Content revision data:
= = =
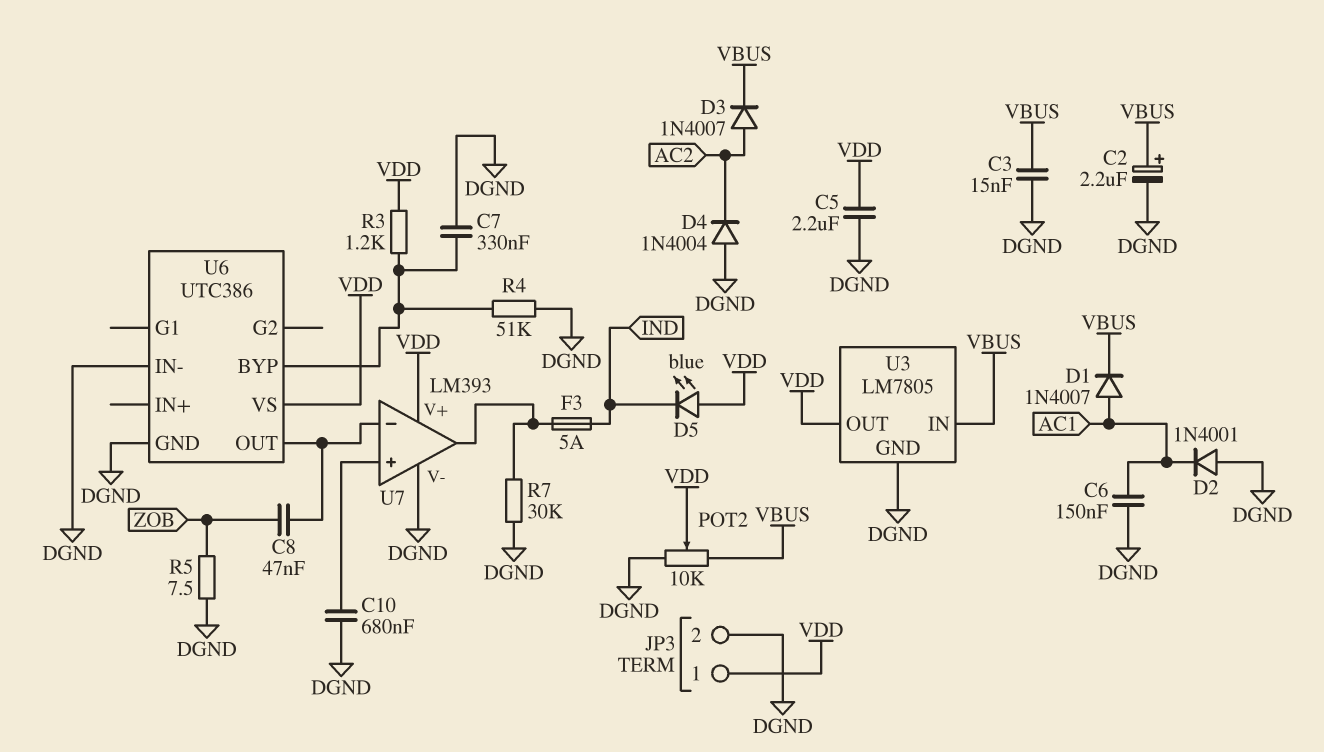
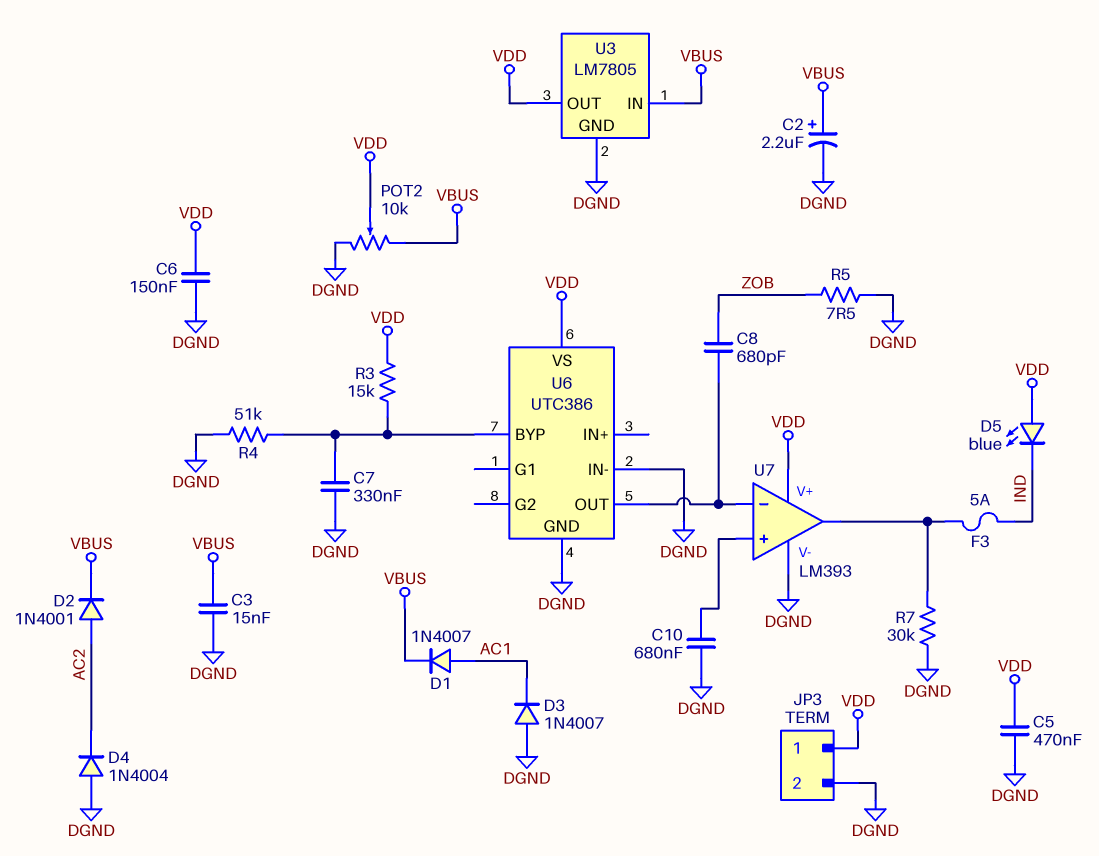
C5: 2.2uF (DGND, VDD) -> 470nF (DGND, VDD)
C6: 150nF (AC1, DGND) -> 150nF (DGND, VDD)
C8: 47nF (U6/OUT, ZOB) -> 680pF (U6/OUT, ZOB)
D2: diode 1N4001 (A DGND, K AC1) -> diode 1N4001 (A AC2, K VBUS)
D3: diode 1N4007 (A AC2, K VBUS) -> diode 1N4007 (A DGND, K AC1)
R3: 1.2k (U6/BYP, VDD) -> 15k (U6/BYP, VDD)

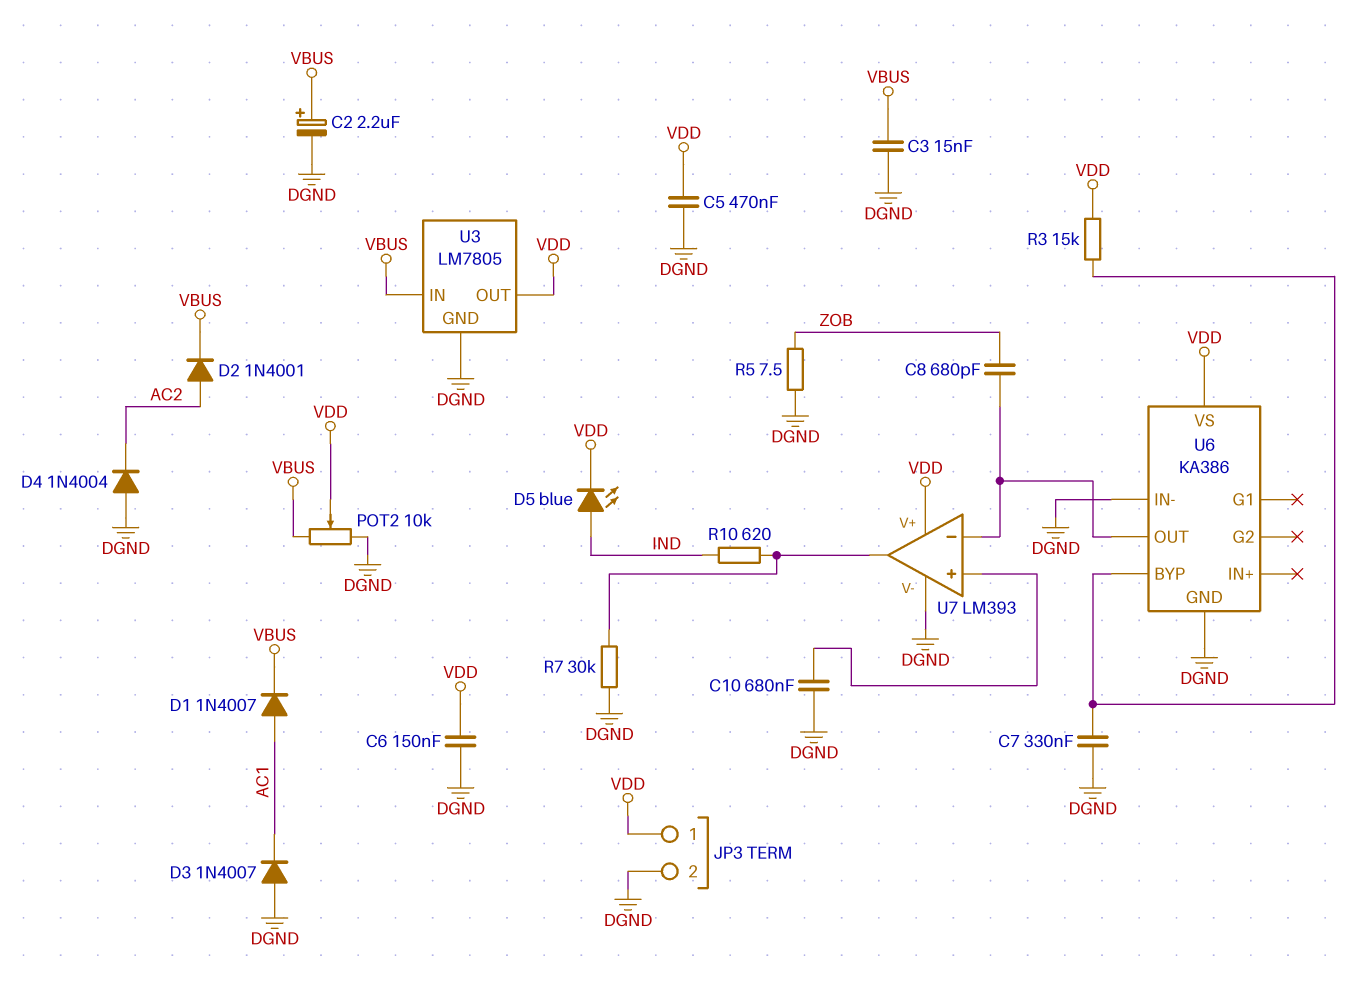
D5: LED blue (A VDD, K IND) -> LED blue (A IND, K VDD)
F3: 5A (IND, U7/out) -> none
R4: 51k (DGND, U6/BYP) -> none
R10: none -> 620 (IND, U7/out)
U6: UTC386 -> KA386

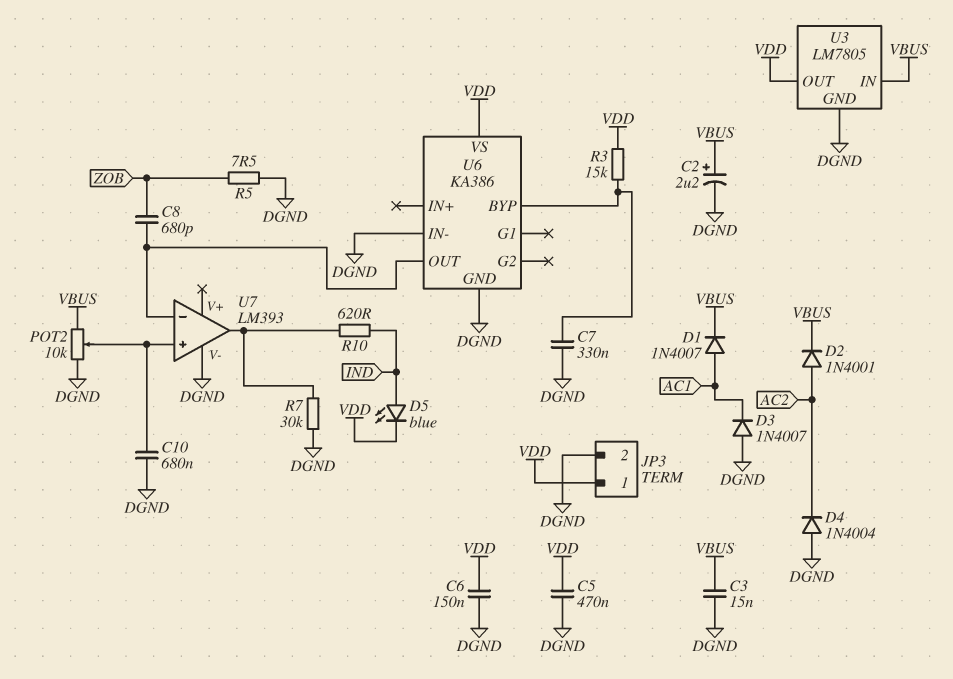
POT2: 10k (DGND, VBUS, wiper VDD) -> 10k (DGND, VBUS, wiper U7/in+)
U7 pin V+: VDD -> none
= = =
* _Work to complete_: Above are the records; set down exactly the lines from the line containing "C8: 47nF (U6/OUT, ZOB) -> 680pF (U6/OUT, ZOB)" through their last line, leaving every picture out.

* _Exercise response_:
C8: 47nF (U6/OUT, ZOB) -> 680pF (U6/OUT, ZOB)
D2: diode 1N4001 (A DGND, K AC1) -> diode 1N4001 (A AC2, K VBUS)
D3: diode 1N4007 (A AC2, K VBUS) -> diode 1N4007 (A DGND, K AC1)
R3: 1.2k (U6/BYP, VDD) -> 15k (U6/BYP, VDD)

D5: LED blue (A VDD, K IND) -> LED blue (A IND, K VDD)
F3: 5A (IND, U7/out) -> none
R4: 51k (DGND, U6/BYP) -> none
R10: none -> 620 (IND, U7/out)
U6: UTC386 -> KA386

POT2: 10k (DGND, VBUS, wiper VDD) -> 10k (DGND, VBUS, wiper U7/in+)
U7 pin V+: VDD -> none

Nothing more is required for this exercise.